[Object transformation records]
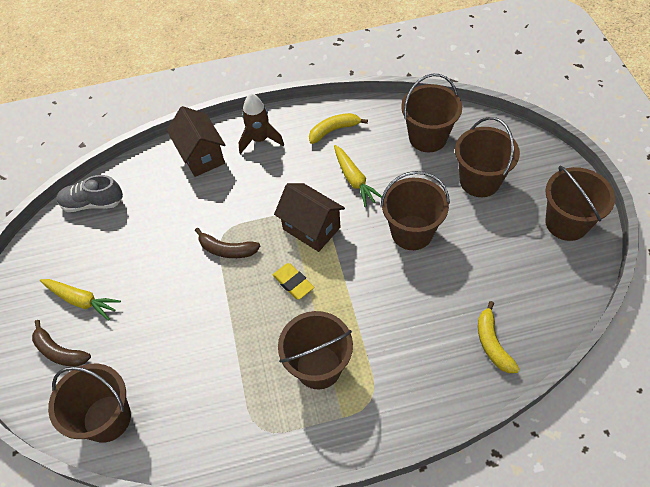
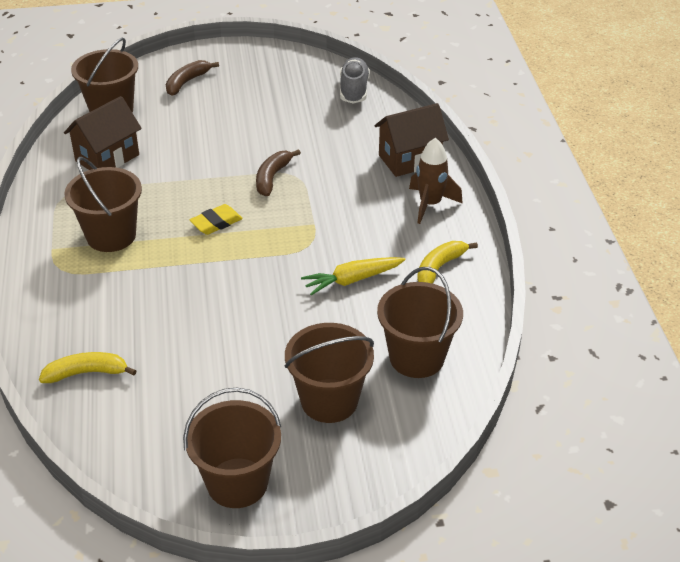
camera: 90 degrees right, 15 degrees down
(82, 300) = (237, 91): yellow carrot -> none
(311, 228) = (286, 240): brown house -> brown house (107, 158)
(334, 130) = (439, 268): yellow banana -> yellow banana turned 120 degrees counterclockwise
(412, 232) = (259, 323): brown bucket -> none

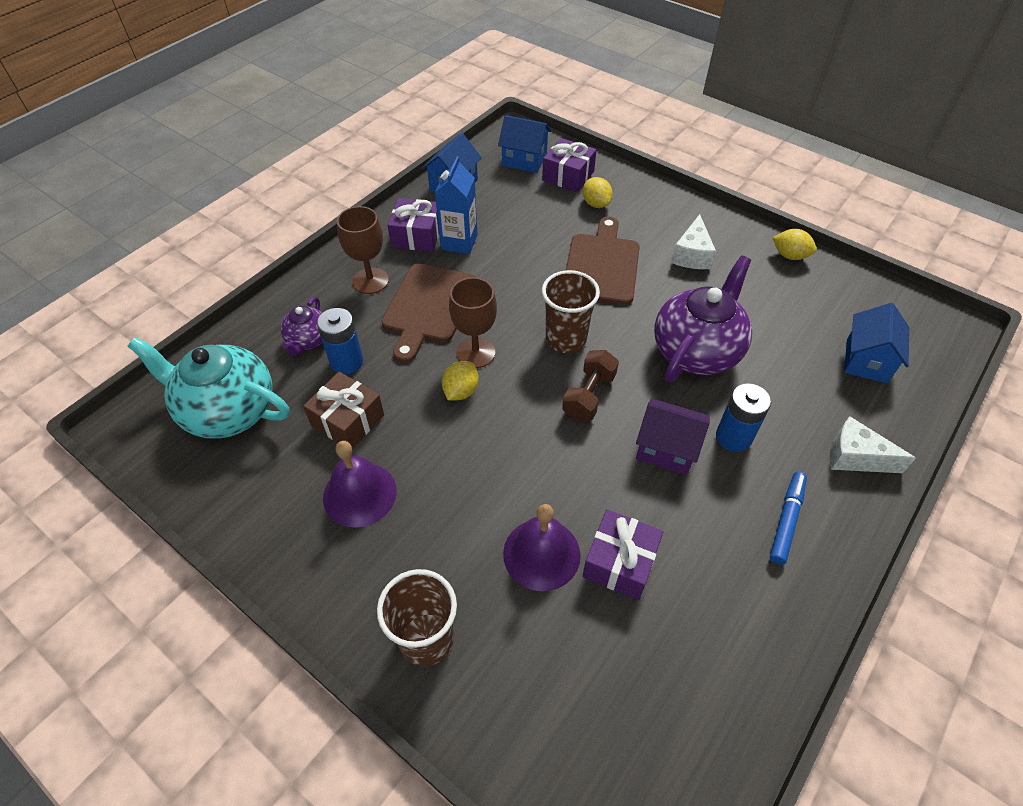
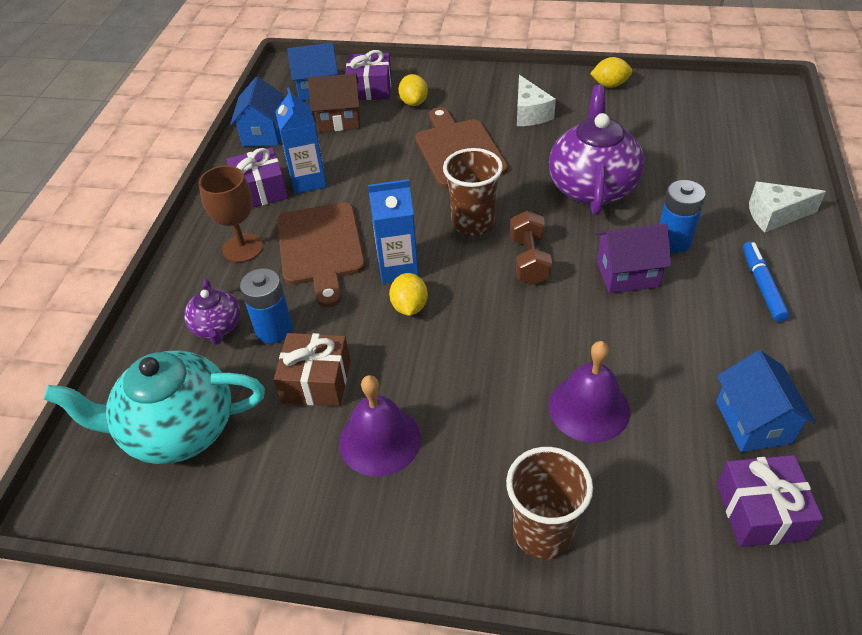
camera: 25 degrees left, 5 degrees down
(475, 353) = (398, 268): brown goblet -> blue carton
(522, 196) = (339, 120): none -> brown house
(596, 204) = (414, 102): yellow lemon -> yellow lemon turned 45 degrees clockwise
(619, 562) = (659, 381): purple gift -> purple gift (760, 511)
(866, 360) = (728, 141): blue house -> blue house (753, 422)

PROBLEM DESCRIPTION: What do the lines above say from the line containing "(311, 228) = (286, 240): brown" through the last line? Quote them exactly, both ends included, and leave out the pictures.

YOUR SOLUTION:
(311, 228) = (286, 240): brown house -> brown house (107, 158)
(334, 130) = (439, 268): yellow banana -> yellow banana turned 120 degrees counterclockwise
(412, 232) = (259, 323): brown bucket -> none

camera: 25 degrees left, 5 degrees down
(475, 353) = (398, 268): brown goblet -> blue carton
(522, 196) = (339, 120): none -> brown house
(596, 204) = (414, 102): yellow lemon -> yellow lemon turned 45 degrees clockwise
(619, 562) = (659, 381): purple gift -> purple gift (760, 511)
(866, 360) = (728, 141): blue house -> blue house (753, 422)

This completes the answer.